Entries provided:
=== Section Start ===

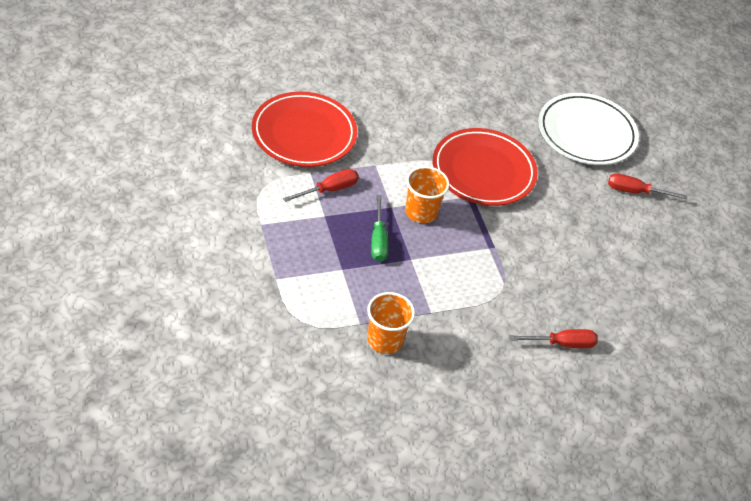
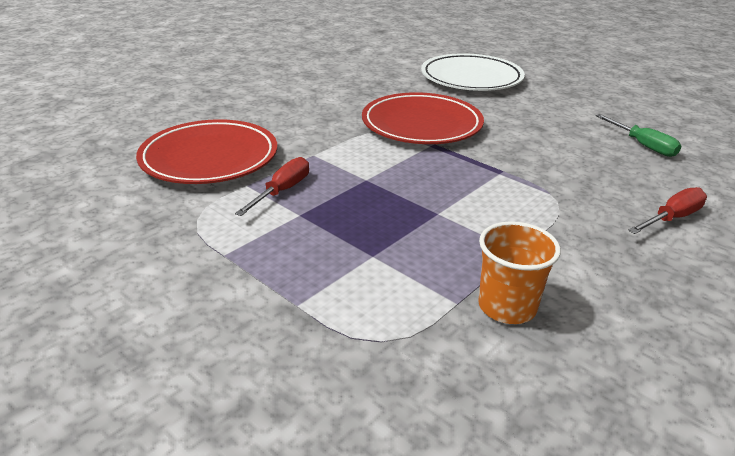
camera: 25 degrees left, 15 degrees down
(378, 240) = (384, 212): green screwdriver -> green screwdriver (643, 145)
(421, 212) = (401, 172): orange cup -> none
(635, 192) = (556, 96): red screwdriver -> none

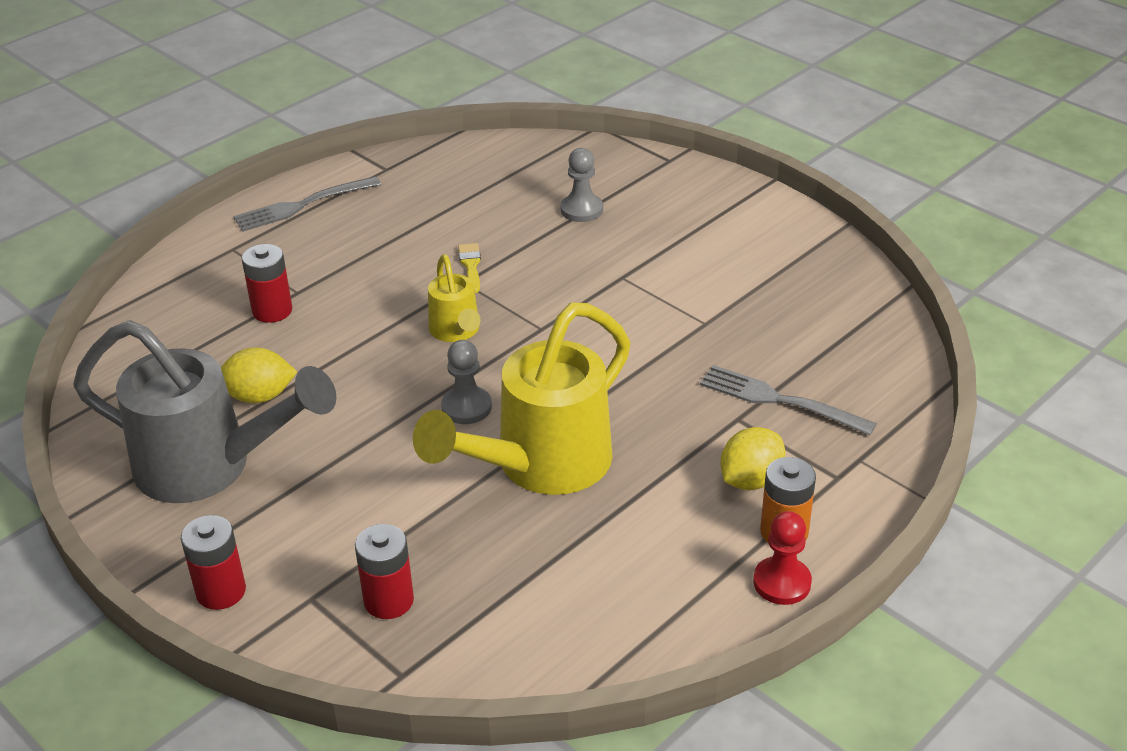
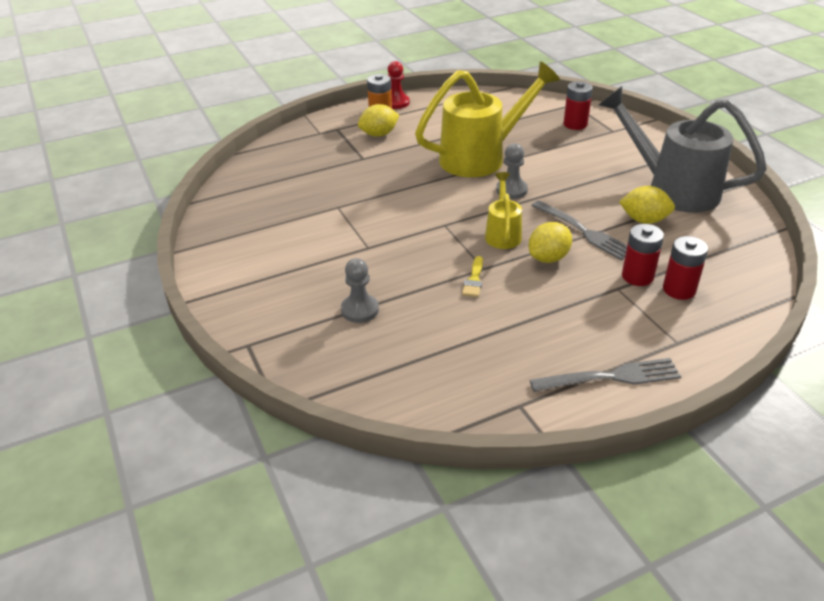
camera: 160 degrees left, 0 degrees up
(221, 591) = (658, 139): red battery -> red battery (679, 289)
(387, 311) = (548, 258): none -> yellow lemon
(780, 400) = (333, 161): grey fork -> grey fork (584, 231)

=== Section End ===

Your task: Copy the listing exactly. Any image in it stays out of the copy.

Solution to this exercise:
camera: 25 degrees left, 15 degrees down
(378, 240) = (384, 212): green screwdriver -> green screwdriver (643, 145)
(421, 212) = (401, 172): orange cup -> none
(635, 192) = (556, 96): red screwdriver -> none

camera: 160 degrees left, 0 degrees up
(221, 591) = (658, 139): red battery -> red battery (679, 289)
(387, 311) = (548, 258): none -> yellow lemon
(780, 400) = (333, 161): grey fork -> grey fork (584, 231)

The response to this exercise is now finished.